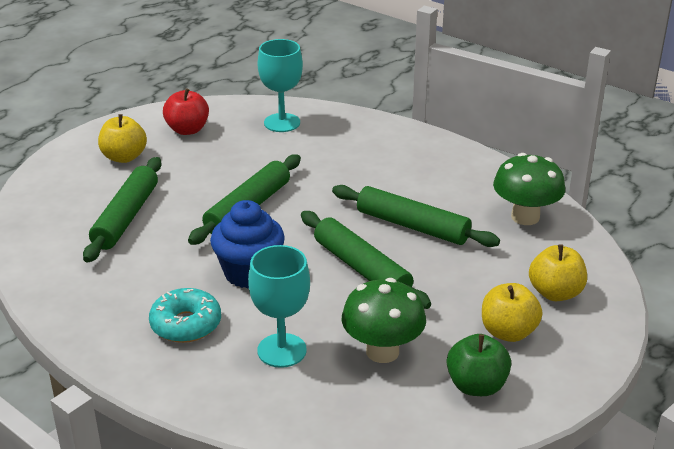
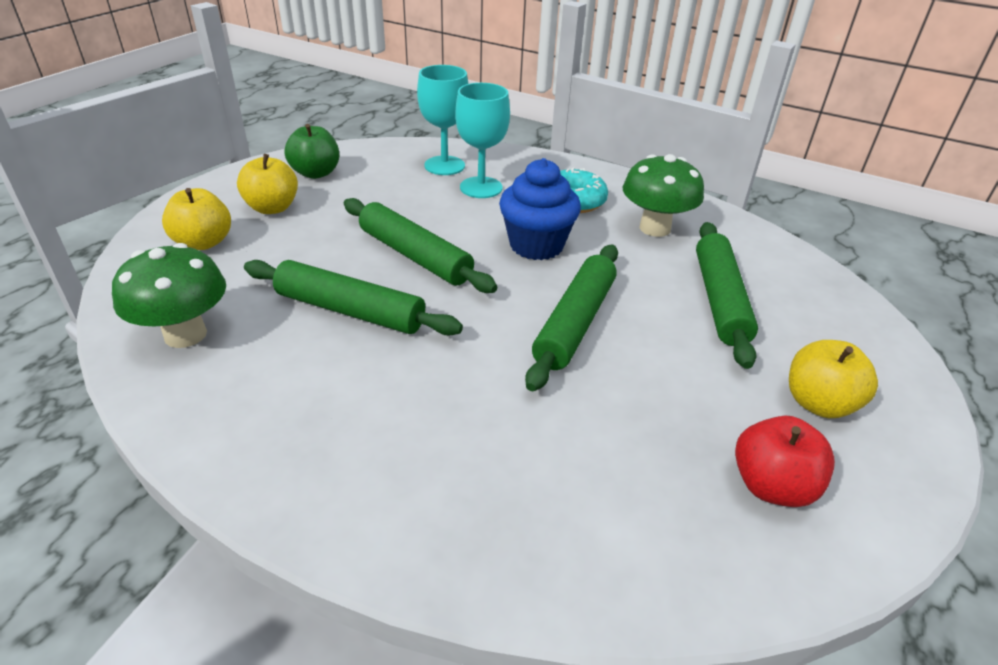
camera: 170 degrees right, 5 degrees up
(282, 123) = (601, 529): turquoise goblet -> turquoise goblet (444, 166)
(382, 351) = (393, 190): green mushroom -> green mushroom (655, 228)

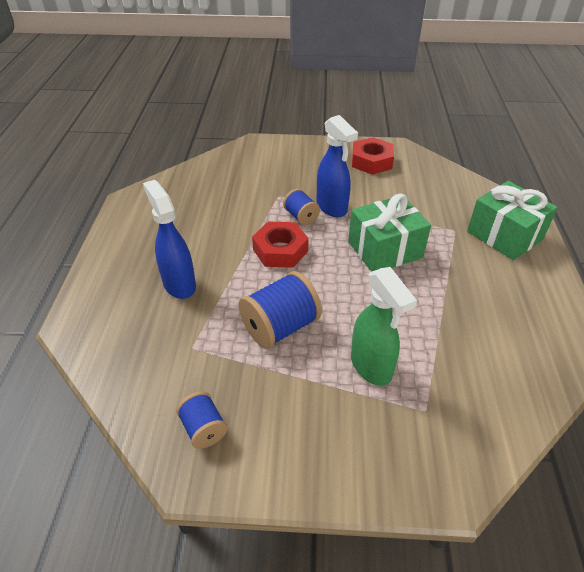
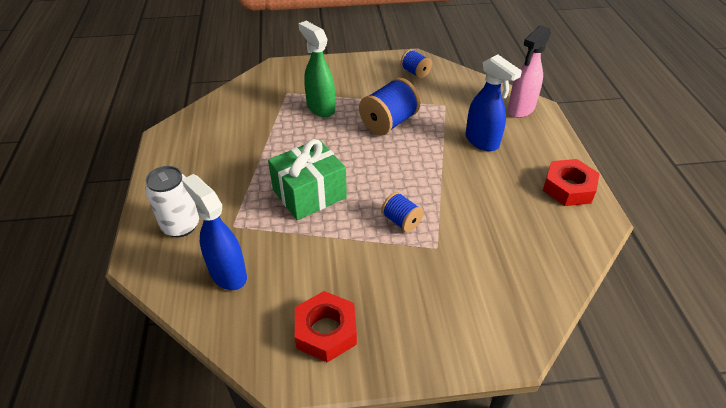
camera: 170 degrees right, 0 degrees up
(96, 325) = (520, 109): none -> pink spray bottle
(280, 250) = (410, 181): red nut -> red nut (568, 188)
(332, 207) = (369, 238): blue spray bottle -> blue spray bottle (227, 274)
(504, 235) = (180, 226): green gift -> white can

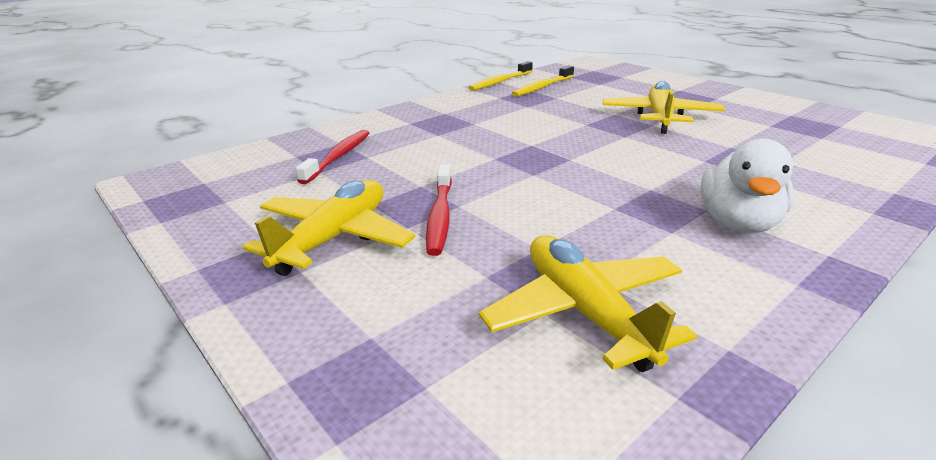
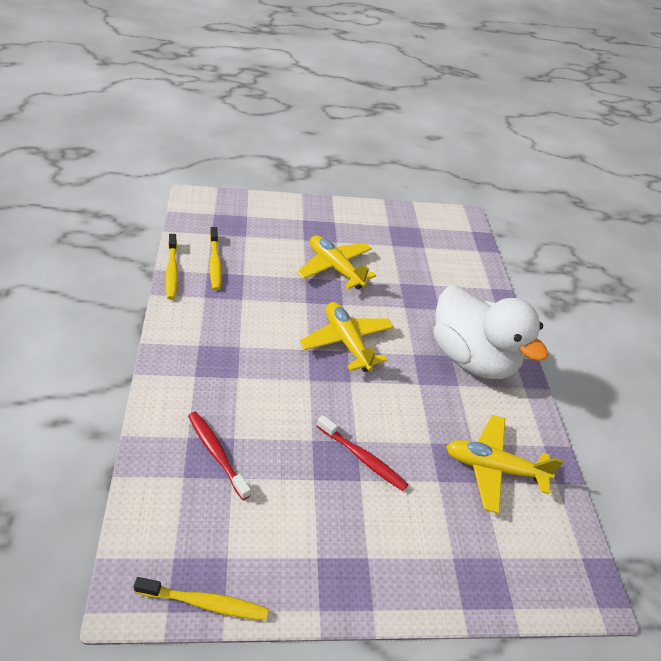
camera: 60 degrees left, 15 degrees up
(163, 210) = (205, 603): none -> yellow toothbrush
(334, 238) = (344, 522): yellow plane -> yellow plane (346, 342)
(738, 223) = (471, 358): white duck -> white duck, size x1.71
::::
■ **Required work**: Across the material, report every line that has the word "bottle".

■ **Task answer**:
(96, 325) = (520, 109): none -> pink spray bottle
(332, 207) = (369, 238): blue spray bottle -> blue spray bottle (227, 274)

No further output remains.